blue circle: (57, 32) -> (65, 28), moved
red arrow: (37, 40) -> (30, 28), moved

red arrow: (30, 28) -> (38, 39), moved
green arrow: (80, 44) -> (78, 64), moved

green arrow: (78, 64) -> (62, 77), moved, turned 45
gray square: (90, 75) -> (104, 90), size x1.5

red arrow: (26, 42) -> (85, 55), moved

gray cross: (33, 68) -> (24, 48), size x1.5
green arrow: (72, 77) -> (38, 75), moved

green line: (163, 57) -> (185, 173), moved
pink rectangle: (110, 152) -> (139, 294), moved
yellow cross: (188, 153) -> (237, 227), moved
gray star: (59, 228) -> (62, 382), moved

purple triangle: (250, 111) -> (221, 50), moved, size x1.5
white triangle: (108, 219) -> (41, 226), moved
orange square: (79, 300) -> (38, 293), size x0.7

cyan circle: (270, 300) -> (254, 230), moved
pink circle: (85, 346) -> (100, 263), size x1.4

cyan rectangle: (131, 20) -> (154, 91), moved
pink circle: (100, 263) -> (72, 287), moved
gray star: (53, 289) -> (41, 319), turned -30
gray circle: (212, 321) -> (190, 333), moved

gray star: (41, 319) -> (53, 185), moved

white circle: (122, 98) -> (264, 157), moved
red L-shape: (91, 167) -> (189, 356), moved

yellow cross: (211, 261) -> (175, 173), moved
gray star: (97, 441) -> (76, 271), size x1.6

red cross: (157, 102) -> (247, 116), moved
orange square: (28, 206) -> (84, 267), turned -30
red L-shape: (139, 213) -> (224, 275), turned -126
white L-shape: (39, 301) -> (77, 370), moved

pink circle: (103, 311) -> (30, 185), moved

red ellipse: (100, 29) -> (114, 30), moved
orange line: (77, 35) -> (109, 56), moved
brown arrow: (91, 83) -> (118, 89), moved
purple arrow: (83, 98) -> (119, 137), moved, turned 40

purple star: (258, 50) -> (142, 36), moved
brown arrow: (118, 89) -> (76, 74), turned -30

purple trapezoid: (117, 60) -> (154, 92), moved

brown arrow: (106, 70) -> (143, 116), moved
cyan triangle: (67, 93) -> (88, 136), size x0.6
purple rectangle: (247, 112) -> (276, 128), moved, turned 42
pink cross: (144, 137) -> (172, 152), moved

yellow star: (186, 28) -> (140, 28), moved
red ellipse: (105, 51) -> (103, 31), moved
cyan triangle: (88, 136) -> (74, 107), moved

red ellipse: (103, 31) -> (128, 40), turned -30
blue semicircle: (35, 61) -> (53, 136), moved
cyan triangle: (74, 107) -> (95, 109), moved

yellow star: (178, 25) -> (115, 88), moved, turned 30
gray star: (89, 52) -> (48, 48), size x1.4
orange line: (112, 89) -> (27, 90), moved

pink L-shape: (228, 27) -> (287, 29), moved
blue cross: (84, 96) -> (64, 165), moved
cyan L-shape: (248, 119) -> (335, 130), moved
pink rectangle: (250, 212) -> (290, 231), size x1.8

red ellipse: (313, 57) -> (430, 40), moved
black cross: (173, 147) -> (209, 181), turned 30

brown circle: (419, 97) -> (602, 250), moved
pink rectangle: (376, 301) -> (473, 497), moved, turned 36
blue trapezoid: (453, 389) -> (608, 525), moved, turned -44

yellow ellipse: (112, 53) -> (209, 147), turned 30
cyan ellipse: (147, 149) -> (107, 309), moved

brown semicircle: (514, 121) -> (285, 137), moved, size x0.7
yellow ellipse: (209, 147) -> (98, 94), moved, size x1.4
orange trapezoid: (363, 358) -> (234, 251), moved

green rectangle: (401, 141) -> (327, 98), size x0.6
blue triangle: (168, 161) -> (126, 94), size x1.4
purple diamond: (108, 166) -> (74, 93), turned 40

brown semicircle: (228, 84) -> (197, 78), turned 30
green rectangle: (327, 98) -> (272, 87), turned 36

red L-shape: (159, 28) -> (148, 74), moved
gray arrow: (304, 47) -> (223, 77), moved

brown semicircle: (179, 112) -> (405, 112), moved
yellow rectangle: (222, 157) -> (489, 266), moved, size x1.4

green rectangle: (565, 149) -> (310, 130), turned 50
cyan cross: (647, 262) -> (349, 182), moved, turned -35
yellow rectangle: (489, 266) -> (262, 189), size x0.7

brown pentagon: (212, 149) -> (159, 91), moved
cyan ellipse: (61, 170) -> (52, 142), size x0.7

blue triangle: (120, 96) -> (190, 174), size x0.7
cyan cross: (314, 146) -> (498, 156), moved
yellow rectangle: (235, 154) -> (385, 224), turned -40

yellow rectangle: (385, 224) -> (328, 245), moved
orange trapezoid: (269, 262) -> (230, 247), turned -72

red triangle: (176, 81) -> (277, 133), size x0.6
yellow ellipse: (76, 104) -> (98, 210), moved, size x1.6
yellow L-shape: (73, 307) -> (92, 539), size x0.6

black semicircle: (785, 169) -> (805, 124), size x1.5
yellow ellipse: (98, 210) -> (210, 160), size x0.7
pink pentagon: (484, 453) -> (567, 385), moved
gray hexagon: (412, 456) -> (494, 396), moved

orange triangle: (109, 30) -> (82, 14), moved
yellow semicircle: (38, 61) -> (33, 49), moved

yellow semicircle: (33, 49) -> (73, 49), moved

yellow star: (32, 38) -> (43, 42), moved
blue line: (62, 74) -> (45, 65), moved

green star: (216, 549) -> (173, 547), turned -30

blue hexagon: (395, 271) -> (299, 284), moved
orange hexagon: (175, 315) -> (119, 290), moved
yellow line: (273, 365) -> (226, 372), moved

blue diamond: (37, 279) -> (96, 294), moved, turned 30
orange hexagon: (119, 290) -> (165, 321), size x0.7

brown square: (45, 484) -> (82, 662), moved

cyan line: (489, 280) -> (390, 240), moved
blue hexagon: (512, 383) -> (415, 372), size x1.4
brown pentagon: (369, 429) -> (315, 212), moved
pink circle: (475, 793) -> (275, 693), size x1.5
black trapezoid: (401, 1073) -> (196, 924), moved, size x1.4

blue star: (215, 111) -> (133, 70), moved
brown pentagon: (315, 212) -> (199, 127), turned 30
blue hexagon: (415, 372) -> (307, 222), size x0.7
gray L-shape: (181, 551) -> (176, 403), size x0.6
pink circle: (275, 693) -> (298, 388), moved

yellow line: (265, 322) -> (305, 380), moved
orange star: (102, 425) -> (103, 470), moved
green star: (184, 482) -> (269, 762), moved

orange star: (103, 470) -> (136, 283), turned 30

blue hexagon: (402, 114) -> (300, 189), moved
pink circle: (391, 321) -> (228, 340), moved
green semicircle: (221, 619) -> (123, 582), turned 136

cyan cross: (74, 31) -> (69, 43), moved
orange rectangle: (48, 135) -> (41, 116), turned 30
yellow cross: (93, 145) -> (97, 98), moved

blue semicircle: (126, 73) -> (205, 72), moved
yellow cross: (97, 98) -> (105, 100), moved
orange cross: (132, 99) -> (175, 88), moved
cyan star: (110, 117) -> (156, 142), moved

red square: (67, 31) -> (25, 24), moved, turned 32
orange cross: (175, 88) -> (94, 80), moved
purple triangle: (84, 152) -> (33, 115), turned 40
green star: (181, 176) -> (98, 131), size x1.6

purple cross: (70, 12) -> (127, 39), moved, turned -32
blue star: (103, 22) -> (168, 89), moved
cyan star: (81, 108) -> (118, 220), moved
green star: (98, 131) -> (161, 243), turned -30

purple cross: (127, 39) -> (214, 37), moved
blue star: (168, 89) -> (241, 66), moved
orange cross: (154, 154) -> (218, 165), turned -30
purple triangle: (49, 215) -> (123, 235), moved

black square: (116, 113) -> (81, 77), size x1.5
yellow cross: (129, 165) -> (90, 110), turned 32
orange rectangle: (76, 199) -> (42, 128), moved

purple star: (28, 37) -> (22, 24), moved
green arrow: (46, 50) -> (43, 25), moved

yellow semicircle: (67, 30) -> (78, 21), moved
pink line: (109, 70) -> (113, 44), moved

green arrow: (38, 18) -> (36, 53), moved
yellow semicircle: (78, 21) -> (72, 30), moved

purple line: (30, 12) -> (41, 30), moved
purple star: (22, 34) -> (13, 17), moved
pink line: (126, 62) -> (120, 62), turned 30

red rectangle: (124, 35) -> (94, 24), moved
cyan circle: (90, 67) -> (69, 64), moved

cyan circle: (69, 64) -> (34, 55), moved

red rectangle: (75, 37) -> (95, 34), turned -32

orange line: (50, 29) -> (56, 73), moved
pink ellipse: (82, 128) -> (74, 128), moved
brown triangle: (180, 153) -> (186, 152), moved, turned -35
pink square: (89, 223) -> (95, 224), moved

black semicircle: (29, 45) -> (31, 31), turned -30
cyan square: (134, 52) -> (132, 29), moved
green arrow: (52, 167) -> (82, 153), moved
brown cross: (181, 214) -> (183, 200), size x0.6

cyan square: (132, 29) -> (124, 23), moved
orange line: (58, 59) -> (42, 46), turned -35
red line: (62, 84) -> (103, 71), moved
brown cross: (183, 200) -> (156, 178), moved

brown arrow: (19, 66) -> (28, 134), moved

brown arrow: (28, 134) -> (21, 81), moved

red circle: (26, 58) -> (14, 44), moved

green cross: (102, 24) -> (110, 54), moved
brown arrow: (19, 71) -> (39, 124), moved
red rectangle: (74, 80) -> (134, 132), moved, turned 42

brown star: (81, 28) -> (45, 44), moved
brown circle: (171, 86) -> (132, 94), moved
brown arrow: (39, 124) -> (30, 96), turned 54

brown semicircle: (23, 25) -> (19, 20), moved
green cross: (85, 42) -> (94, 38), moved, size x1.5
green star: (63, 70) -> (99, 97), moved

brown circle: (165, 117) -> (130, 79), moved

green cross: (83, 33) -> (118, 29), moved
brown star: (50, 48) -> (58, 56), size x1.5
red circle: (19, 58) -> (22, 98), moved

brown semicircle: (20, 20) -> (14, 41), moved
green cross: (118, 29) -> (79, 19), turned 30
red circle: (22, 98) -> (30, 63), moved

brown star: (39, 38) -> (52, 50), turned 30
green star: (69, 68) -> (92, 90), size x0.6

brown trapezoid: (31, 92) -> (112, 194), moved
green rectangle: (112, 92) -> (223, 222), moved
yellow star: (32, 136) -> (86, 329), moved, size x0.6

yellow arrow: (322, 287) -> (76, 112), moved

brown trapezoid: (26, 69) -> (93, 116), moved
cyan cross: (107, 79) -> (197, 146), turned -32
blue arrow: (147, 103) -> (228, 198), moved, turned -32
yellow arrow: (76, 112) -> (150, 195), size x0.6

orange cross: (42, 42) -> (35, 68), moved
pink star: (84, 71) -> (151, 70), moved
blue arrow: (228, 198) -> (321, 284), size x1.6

**INSTRUCTION:** Supply the count of lines in the entries that contain the word "white", and nothing besides.

**EXPECTED ANSWER:** 3